EXTRACTED ENTRIES: Begin

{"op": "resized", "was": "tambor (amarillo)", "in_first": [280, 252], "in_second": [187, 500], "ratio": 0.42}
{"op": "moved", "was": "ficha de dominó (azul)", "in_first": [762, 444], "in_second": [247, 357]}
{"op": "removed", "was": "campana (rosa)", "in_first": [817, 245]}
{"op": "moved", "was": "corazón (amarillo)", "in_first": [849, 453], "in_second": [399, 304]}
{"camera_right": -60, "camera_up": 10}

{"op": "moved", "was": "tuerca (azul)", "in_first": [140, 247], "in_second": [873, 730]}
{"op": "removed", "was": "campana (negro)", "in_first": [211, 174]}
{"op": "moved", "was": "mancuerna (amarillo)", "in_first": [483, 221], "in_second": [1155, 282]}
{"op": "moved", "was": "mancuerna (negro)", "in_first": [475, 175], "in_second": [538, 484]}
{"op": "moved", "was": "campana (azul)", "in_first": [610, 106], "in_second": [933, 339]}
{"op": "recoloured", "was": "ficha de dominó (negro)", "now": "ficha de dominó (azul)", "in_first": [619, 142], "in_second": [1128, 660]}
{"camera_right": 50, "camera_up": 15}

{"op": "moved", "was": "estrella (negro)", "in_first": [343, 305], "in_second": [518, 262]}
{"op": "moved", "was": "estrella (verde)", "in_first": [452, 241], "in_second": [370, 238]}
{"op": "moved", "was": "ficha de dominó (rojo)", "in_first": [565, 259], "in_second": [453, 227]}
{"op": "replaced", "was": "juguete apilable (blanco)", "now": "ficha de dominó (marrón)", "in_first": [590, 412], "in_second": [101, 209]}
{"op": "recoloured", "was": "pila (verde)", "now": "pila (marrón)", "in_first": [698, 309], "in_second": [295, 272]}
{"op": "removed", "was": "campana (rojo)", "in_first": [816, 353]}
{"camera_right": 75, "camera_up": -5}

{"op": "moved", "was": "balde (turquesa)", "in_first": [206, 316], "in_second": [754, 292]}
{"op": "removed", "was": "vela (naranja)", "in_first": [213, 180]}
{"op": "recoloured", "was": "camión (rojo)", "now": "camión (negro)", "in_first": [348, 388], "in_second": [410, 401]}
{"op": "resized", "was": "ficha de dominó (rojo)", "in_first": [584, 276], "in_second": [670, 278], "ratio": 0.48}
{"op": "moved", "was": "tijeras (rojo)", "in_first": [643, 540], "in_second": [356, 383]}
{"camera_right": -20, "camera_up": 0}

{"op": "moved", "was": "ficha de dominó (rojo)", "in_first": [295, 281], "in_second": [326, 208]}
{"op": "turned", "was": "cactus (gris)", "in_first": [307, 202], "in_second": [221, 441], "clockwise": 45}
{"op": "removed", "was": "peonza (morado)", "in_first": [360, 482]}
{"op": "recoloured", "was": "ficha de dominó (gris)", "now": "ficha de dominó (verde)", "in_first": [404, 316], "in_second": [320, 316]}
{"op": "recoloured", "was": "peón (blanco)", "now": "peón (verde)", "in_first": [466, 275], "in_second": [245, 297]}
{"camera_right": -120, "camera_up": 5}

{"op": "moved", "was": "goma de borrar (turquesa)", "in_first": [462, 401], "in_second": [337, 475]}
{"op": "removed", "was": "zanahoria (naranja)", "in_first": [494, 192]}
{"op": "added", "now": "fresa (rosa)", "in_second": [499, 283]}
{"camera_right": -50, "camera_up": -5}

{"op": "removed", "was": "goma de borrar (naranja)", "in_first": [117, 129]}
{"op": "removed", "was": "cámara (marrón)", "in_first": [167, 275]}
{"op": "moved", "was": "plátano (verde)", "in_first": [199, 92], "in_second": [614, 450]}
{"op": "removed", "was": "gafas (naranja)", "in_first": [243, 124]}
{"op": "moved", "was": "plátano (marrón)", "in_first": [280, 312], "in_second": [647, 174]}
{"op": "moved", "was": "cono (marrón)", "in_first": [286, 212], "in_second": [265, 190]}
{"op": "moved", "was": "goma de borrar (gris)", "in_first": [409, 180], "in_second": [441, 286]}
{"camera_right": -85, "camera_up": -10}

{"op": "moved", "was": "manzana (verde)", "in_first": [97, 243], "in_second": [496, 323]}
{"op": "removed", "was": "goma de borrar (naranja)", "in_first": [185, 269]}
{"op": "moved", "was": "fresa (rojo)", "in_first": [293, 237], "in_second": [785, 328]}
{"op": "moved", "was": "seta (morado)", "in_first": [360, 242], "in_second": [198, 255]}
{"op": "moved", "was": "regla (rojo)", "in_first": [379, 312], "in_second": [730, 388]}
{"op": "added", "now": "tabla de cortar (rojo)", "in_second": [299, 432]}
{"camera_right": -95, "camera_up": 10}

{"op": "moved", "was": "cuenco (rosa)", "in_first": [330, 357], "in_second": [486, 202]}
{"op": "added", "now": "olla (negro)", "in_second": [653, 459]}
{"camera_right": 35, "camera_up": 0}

EXTRACTED ENTRIES: End

**WORK ITEM:** Using the records above, gather all lines where the string "added" is present.

**YOUR RESPONSE:**
{"op": "added", "now": "fresa (rosa)", "in_second": [499, 283]}
{"op": "added", "now": "tabla de cortar (rojo)", "in_second": [299, 432]}
{"op": "added", "now": "olla (negro)", "in_second": [653, 459]}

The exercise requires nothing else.